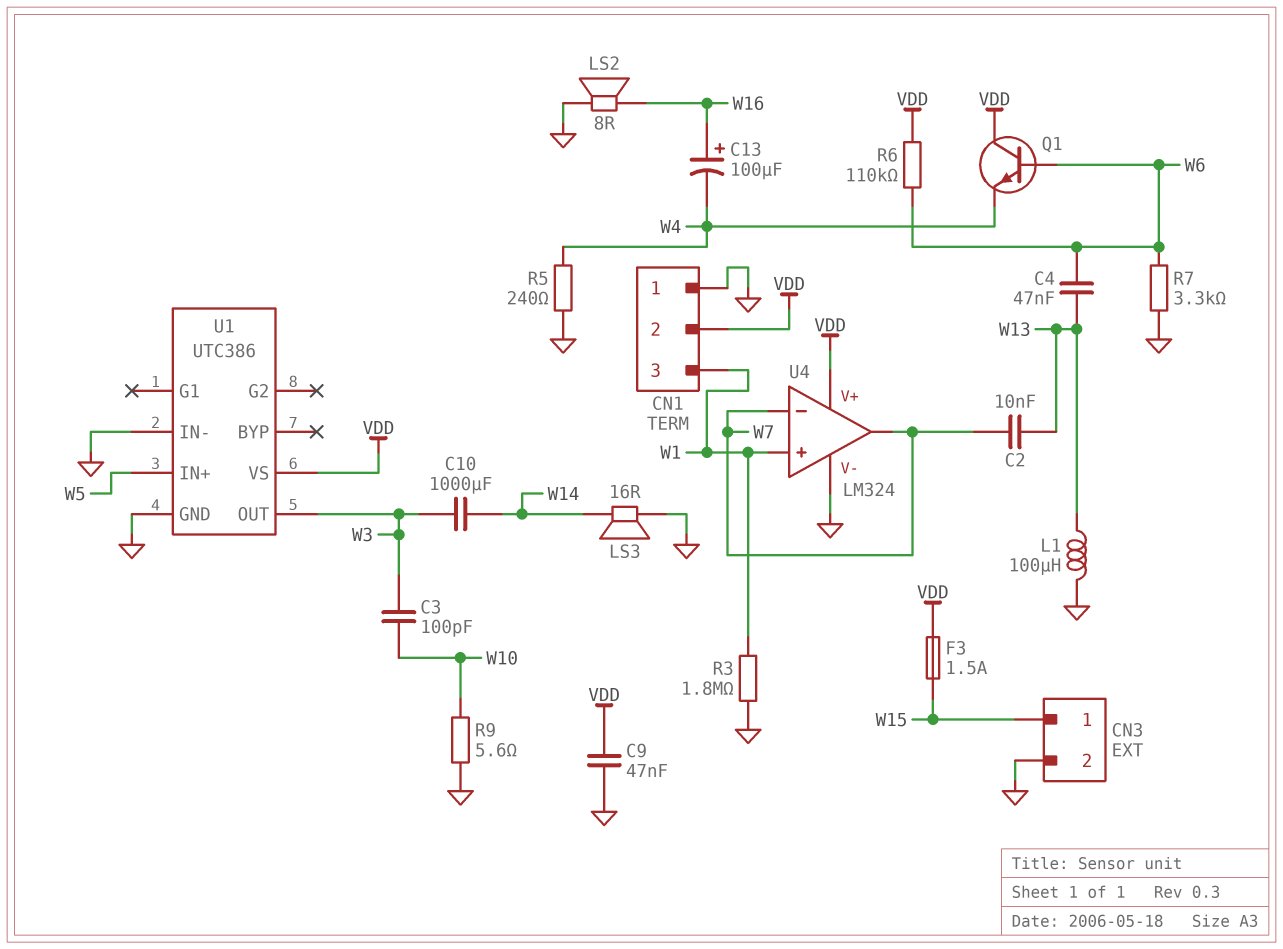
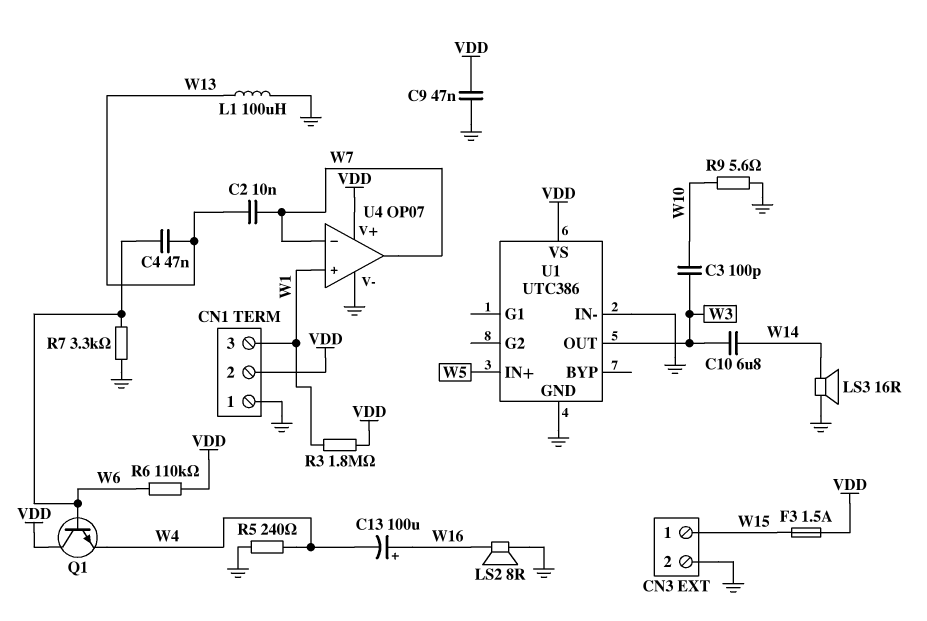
C10: 1000uF (W3, W14) -> 6.8uF (W3, W14)
R3: 1.8M (GND, W1) -> 1.8M (VDD, W1)
U4: LM324 -> OP07

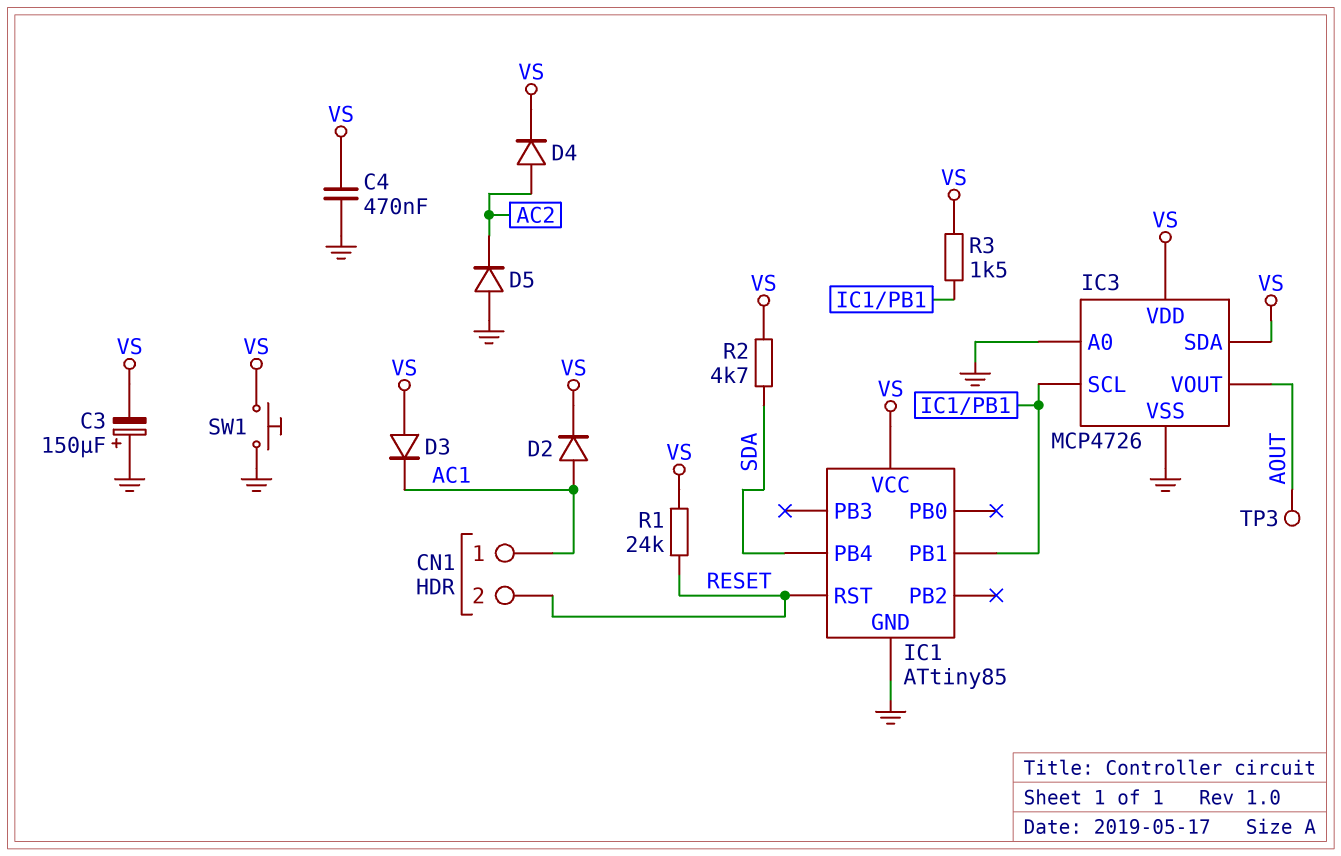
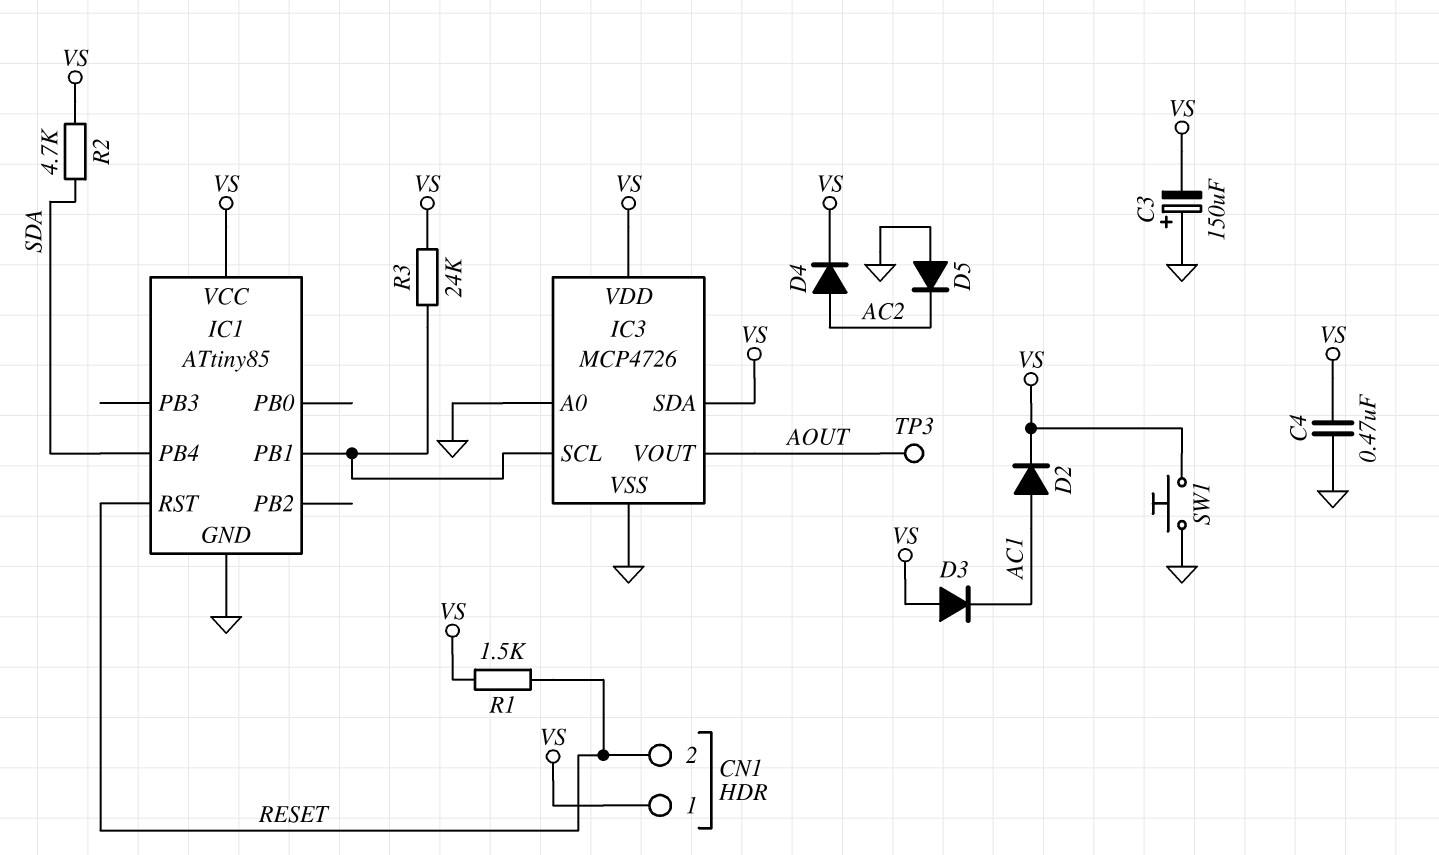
CN1 pin 1: AC1 -> VS
R1: 24k (RESET, VS) -> 1.5k (RESET, VS)
R3: 1.5k (IC1/PB1, VS) -> 24k (IC1/PB1, VS)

= = = = =

:: About this exercise ::
Return all the records above exactly, pictures omitted.

:: Exercise answer ::
C10: 1000uF (W3, W14) -> 6.8uF (W3, W14)
R3: 1.8M (GND, W1) -> 1.8M (VDD, W1)
U4: LM324 -> OP07

CN1 pin 1: AC1 -> VS
R1: 24k (RESET, VS) -> 1.5k (RESET, VS)
R3: 1.5k (IC1/PB1, VS) -> 24k (IC1/PB1, VS)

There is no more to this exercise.